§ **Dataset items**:
BEGIN
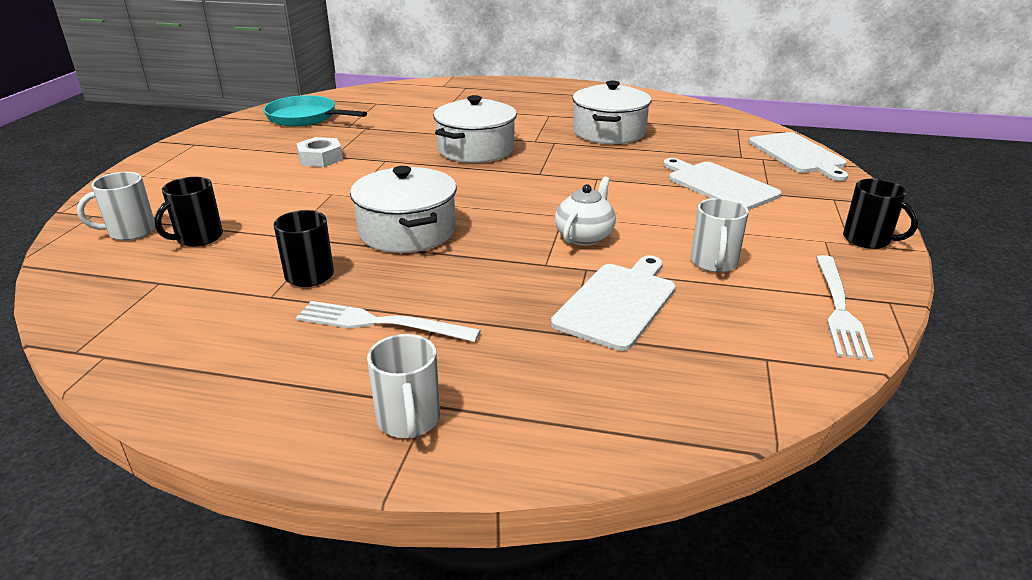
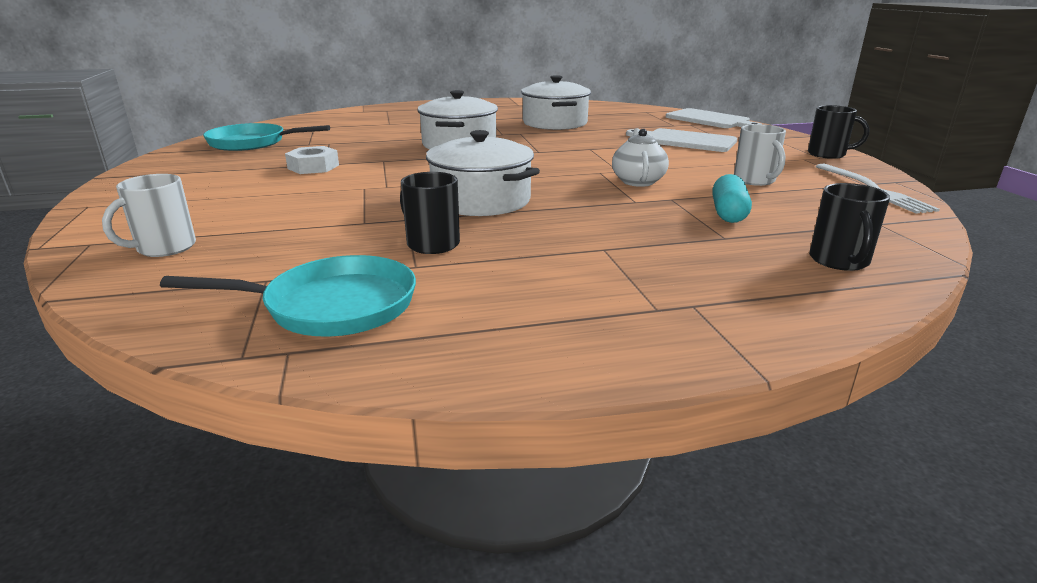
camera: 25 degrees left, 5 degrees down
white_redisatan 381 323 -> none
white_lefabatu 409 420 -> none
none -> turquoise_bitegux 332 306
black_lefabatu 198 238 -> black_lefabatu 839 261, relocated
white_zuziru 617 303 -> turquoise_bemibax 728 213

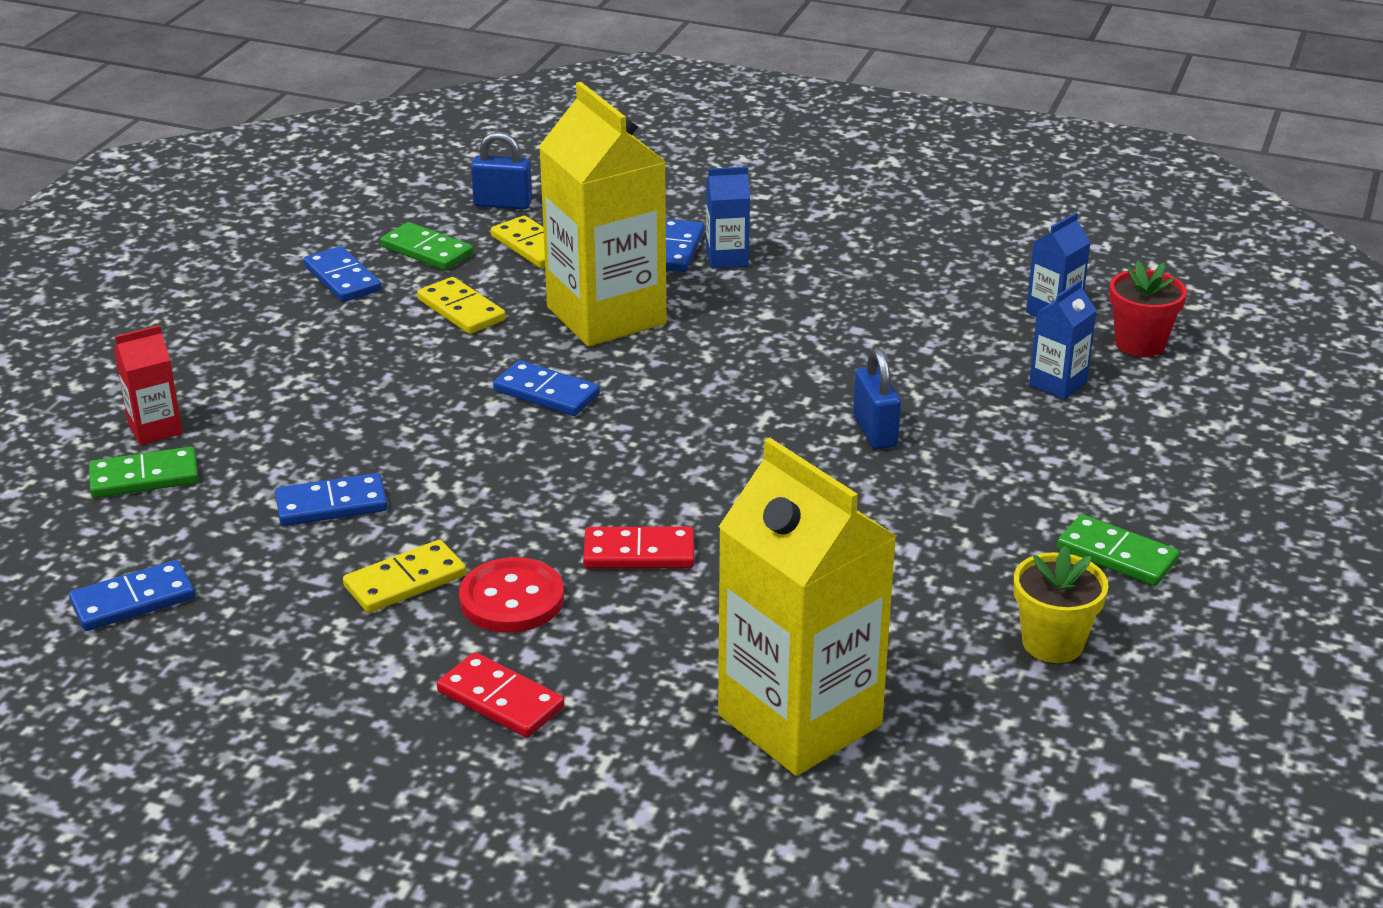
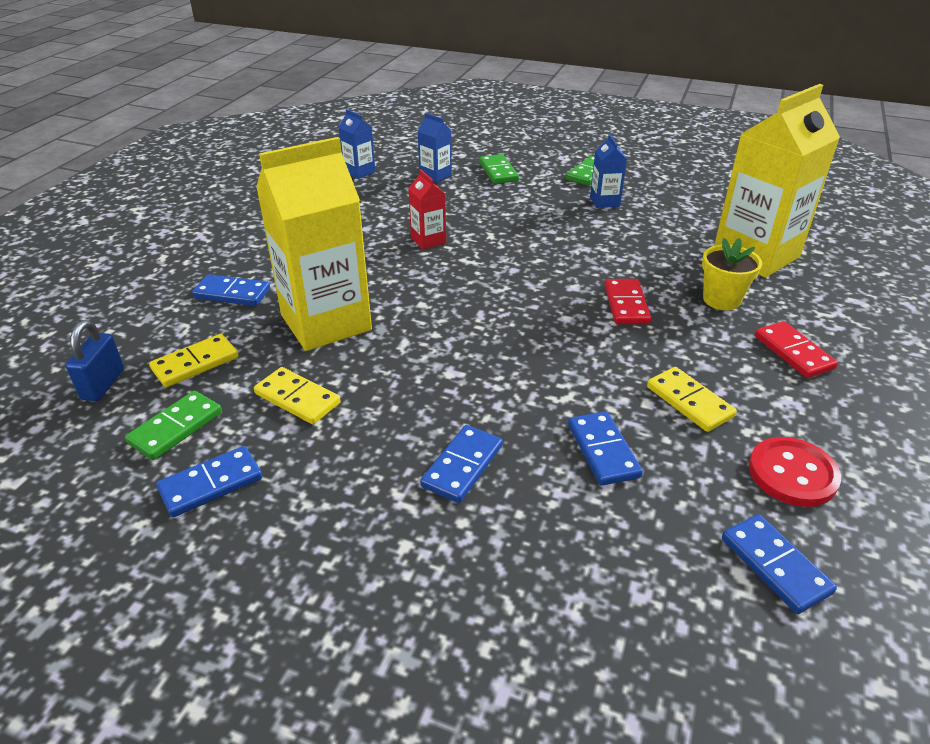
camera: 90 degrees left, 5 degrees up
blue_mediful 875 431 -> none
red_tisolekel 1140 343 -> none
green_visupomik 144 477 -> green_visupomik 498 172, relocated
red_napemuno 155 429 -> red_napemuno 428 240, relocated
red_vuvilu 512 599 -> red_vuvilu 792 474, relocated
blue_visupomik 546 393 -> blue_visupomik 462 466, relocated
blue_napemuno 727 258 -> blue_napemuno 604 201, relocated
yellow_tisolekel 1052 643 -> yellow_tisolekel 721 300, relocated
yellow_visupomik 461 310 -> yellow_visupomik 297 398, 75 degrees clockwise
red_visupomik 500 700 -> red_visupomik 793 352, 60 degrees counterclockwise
END
BEGIN
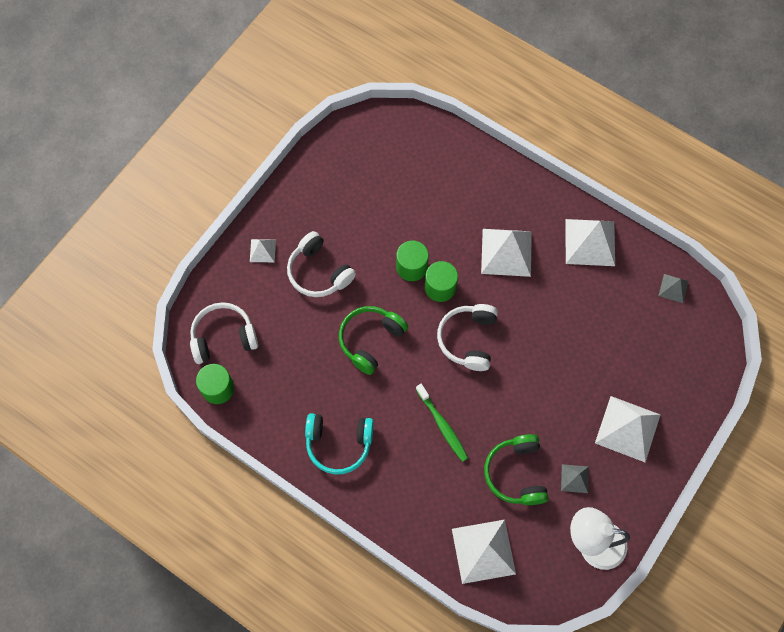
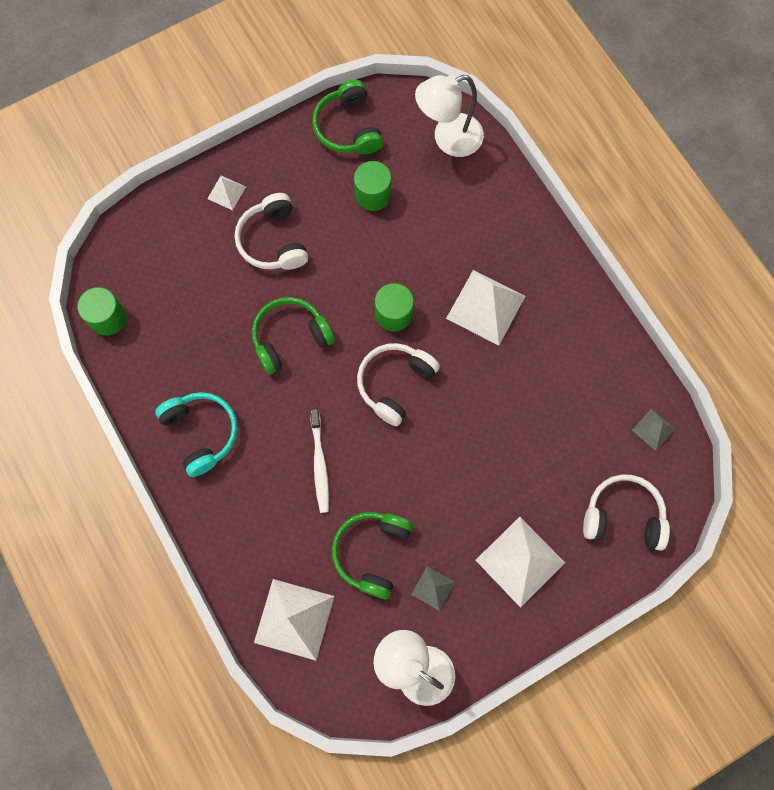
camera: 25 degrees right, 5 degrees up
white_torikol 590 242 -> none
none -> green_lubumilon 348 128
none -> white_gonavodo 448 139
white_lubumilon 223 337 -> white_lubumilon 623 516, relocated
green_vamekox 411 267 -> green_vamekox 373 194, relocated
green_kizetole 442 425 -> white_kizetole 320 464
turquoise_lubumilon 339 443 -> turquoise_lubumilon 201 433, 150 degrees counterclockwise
END
BEGIN
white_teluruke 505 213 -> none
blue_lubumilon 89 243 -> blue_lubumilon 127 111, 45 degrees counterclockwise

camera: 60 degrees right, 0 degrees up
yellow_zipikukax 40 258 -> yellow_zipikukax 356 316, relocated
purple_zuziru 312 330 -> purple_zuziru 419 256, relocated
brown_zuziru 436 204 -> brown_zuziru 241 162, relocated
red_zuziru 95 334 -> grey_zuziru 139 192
END
§ **ACTIVITY**: Repeat only the stretch of data above that runs from the line with "camera: 25 degrees left, 5 degrees down" to the line with "green_visupomik 144 477". Keep both end lines; exclude pictures.

§ **WRITTEN SOLUTION**:
camera: 25 degrees left, 5 degrees down
white_redisatan 381 323 -> none
white_lefabatu 409 420 -> none
none -> turquoise_bitegux 332 306
black_lefabatu 198 238 -> black_lefabatu 839 261, relocated
white_zuziru 617 303 -> turquoise_bemibax 728 213

camera: 90 degrees left, 5 degrees up
blue_mediful 875 431 -> none
red_tisolekel 1140 343 -> none
green_visupomik 144 477 -> green_visupomik 498 172, relocated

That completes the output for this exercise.